Exercise prompt =>
An exact transcript of every entry is required, without any of the pictures.

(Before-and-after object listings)
◆ ◆ ◆ ◆

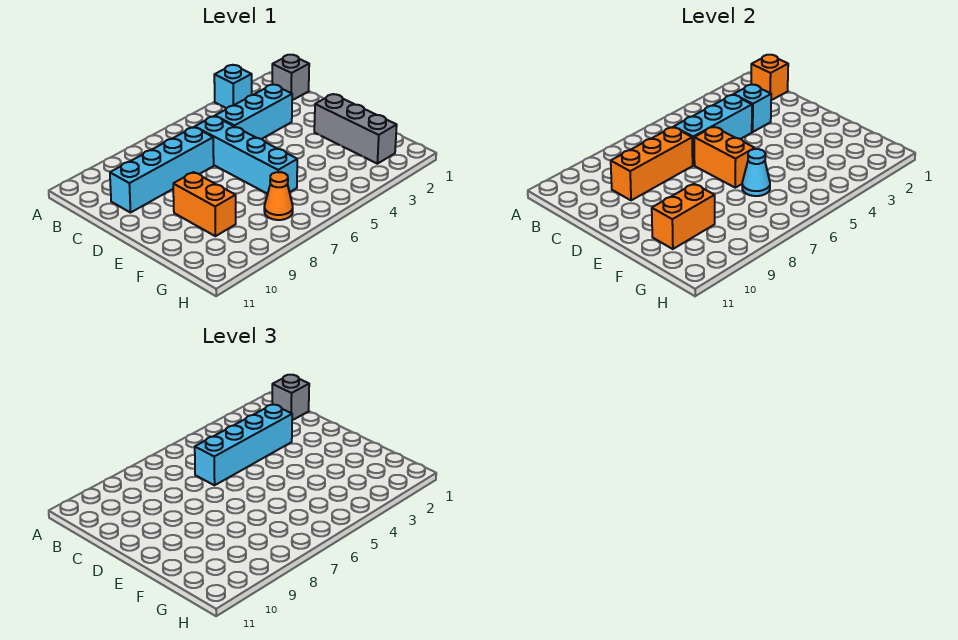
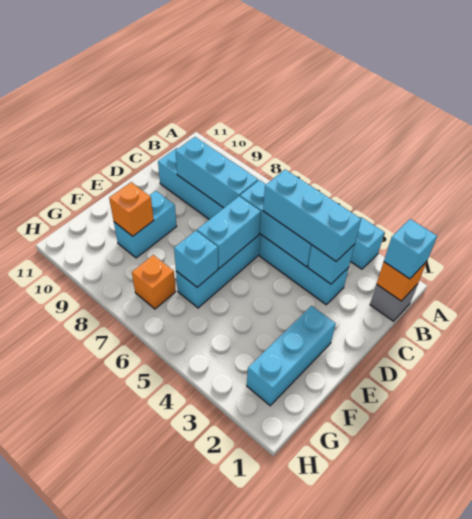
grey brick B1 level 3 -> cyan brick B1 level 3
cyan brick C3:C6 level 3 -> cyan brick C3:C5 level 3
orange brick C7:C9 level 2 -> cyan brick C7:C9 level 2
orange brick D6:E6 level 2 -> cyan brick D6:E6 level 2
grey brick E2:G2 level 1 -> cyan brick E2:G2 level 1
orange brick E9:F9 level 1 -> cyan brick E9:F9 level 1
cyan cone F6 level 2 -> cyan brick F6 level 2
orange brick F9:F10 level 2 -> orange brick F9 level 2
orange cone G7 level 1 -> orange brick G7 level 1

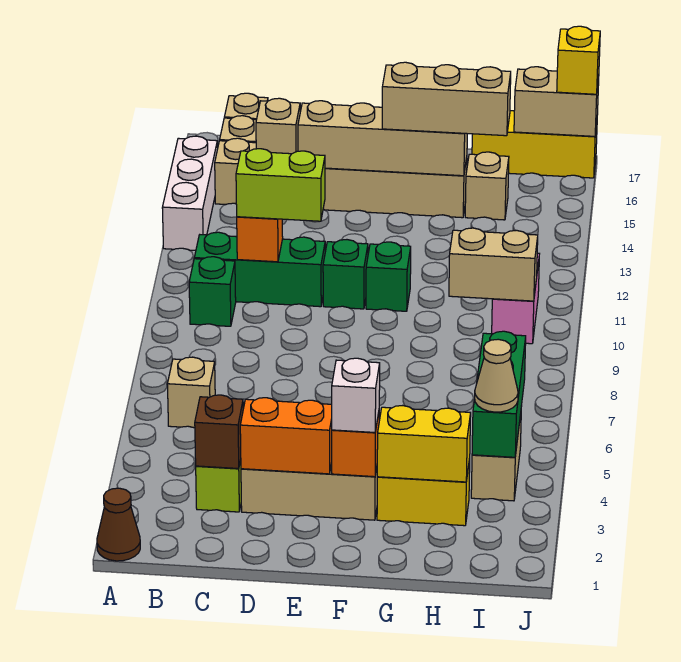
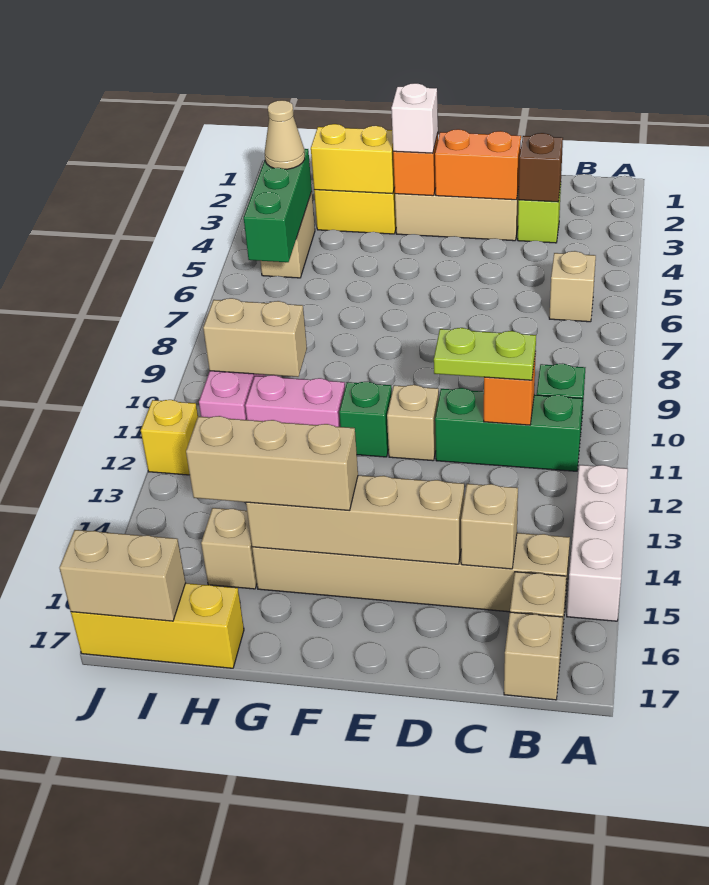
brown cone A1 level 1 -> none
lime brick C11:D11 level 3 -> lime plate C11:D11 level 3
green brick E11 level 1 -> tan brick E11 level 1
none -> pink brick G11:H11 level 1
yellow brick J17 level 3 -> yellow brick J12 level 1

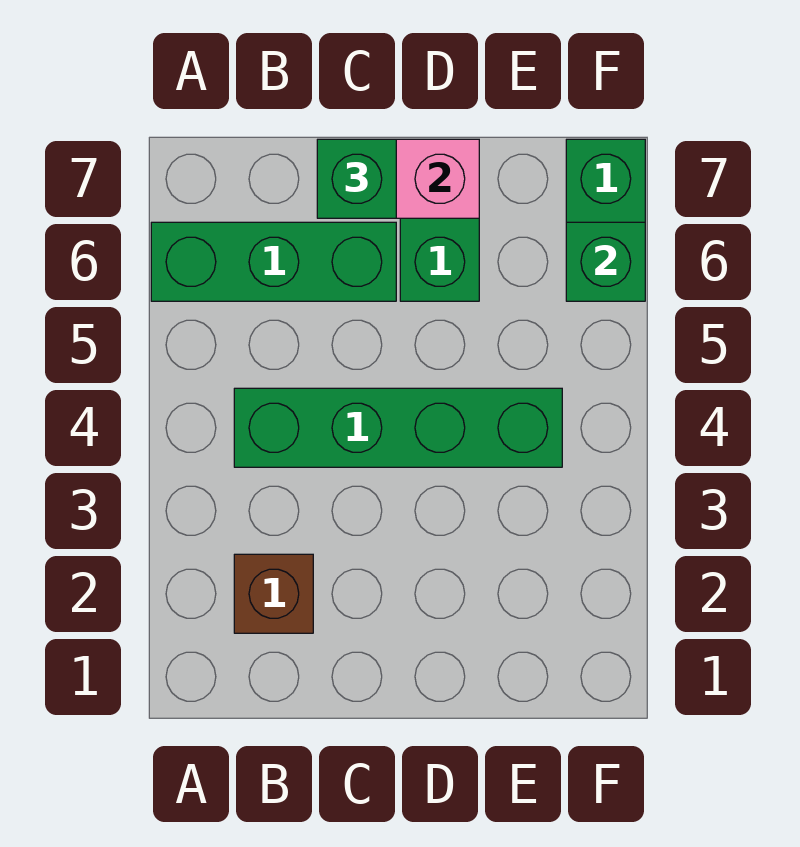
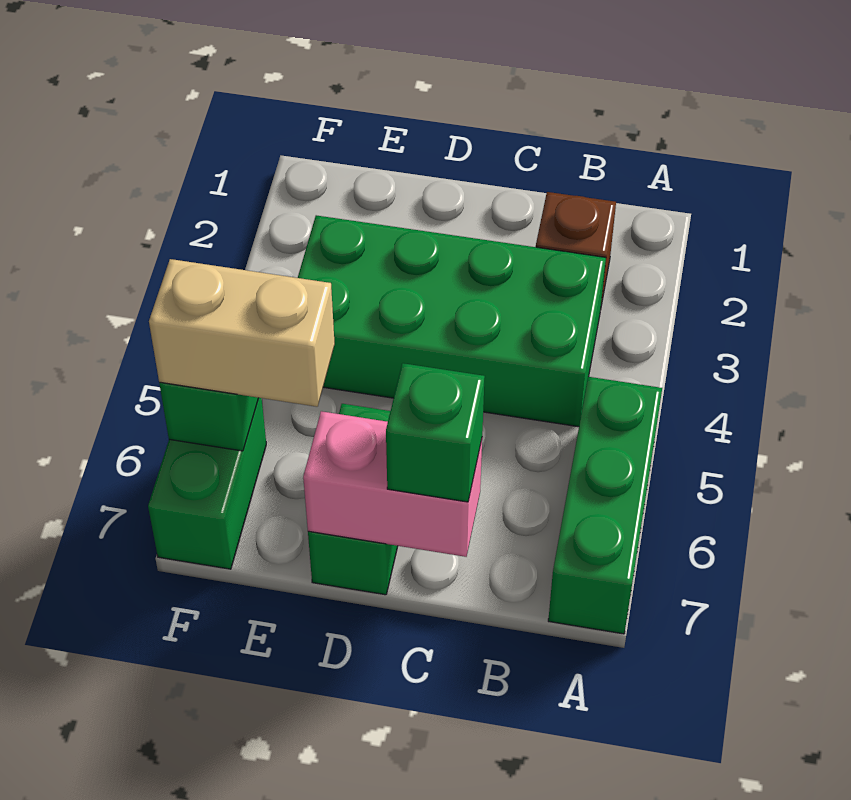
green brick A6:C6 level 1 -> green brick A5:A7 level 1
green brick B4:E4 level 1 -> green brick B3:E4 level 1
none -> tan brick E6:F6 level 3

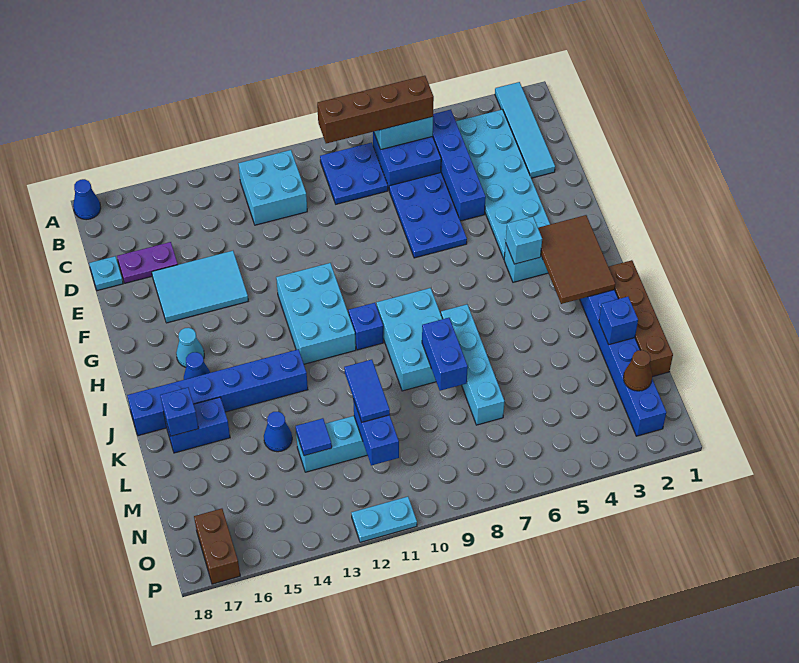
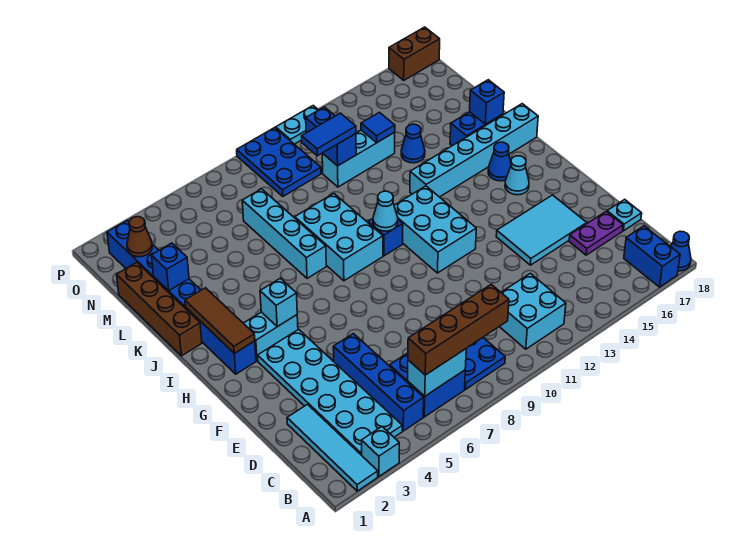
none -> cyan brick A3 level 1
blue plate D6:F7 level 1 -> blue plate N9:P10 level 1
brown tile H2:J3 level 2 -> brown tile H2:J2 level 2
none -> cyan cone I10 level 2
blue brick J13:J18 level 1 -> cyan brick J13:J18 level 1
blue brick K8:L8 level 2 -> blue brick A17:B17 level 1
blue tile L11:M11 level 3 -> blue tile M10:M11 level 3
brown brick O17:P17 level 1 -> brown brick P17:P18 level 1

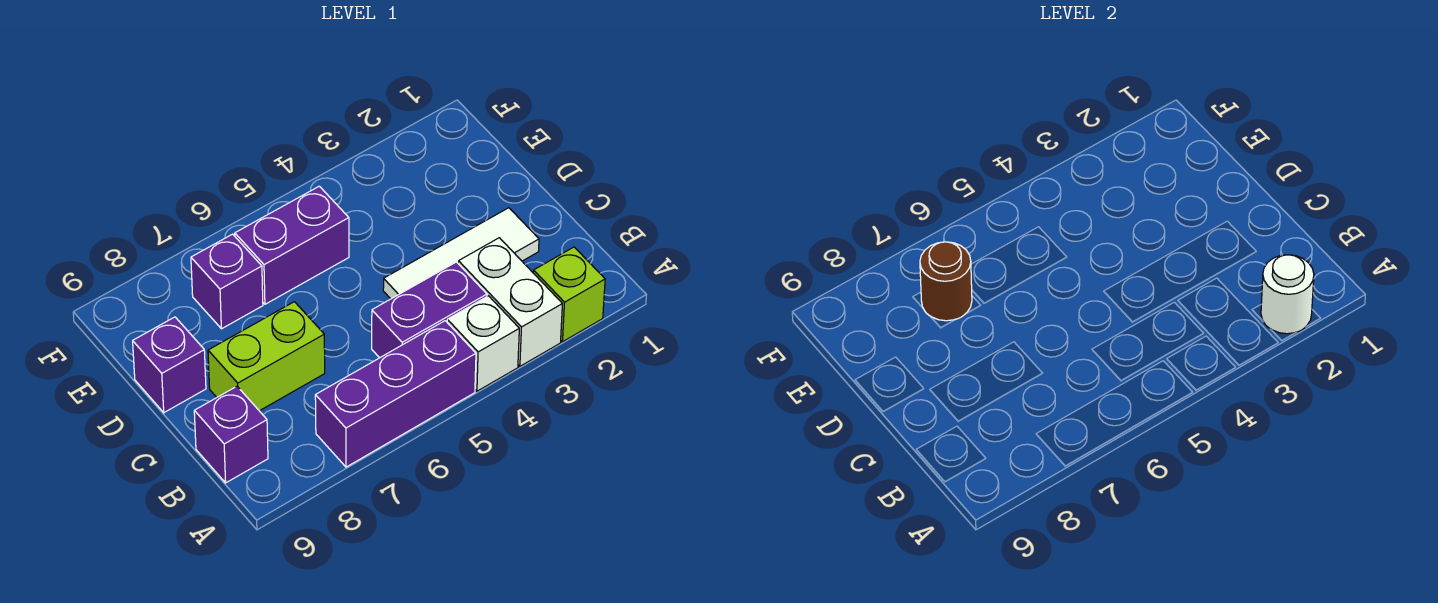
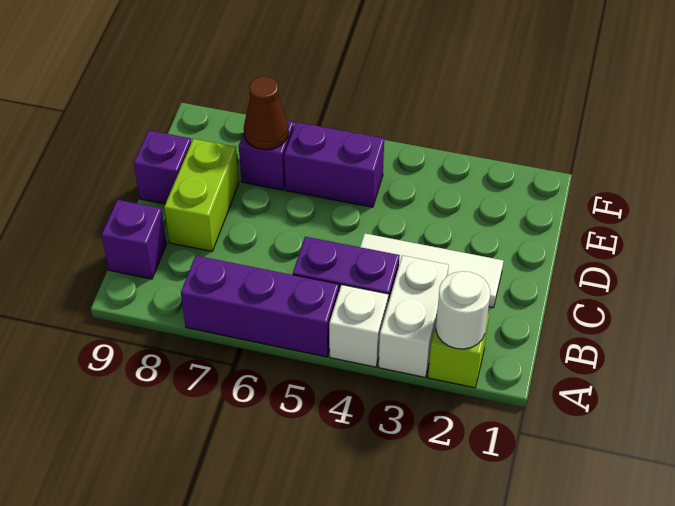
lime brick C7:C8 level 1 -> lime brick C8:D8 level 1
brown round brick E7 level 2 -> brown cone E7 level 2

◆ ◆ ◆ ◆

Result of the exercise =>
grey brick B1 level 3 -> cyan brick B1 level 3
cyan brick C3:C6 level 3 -> cyan brick C3:C5 level 3
orange brick C7:C9 level 2 -> cyan brick C7:C9 level 2
orange brick D6:E6 level 2 -> cyan brick D6:E6 level 2
grey brick E2:G2 level 1 -> cyan brick E2:G2 level 1
orange brick E9:F9 level 1 -> cyan brick E9:F9 level 1
cyan cone F6 level 2 -> cyan brick F6 level 2
orange brick F9:F10 level 2 -> orange brick F9 level 2
orange cone G7 level 1 -> orange brick G7 level 1

brown cone A1 level 1 -> none
lime brick C11:D11 level 3 -> lime plate C11:D11 level 3
green brick E11 level 1 -> tan brick E11 level 1
none -> pink brick G11:H11 level 1
yellow brick J17 level 3 -> yellow brick J12 level 1

green brick A6:C6 level 1 -> green brick A5:A7 level 1
green brick B4:E4 level 1 -> green brick B3:E4 level 1
none -> tan brick E6:F6 level 3

none -> cyan brick A3 level 1
blue plate D6:F7 level 1 -> blue plate N9:P10 level 1
brown tile H2:J3 level 2 -> brown tile H2:J2 level 2
none -> cyan cone I10 level 2
blue brick J13:J18 level 1 -> cyan brick J13:J18 level 1
blue brick K8:L8 level 2 -> blue brick A17:B17 level 1
blue tile L11:M11 level 3 -> blue tile M10:M11 level 3
brown brick O17:P17 level 1 -> brown brick P17:P18 level 1

lime brick C7:C8 level 1 -> lime brick C8:D8 level 1
brown round brick E7 level 2 -> brown cone E7 level 2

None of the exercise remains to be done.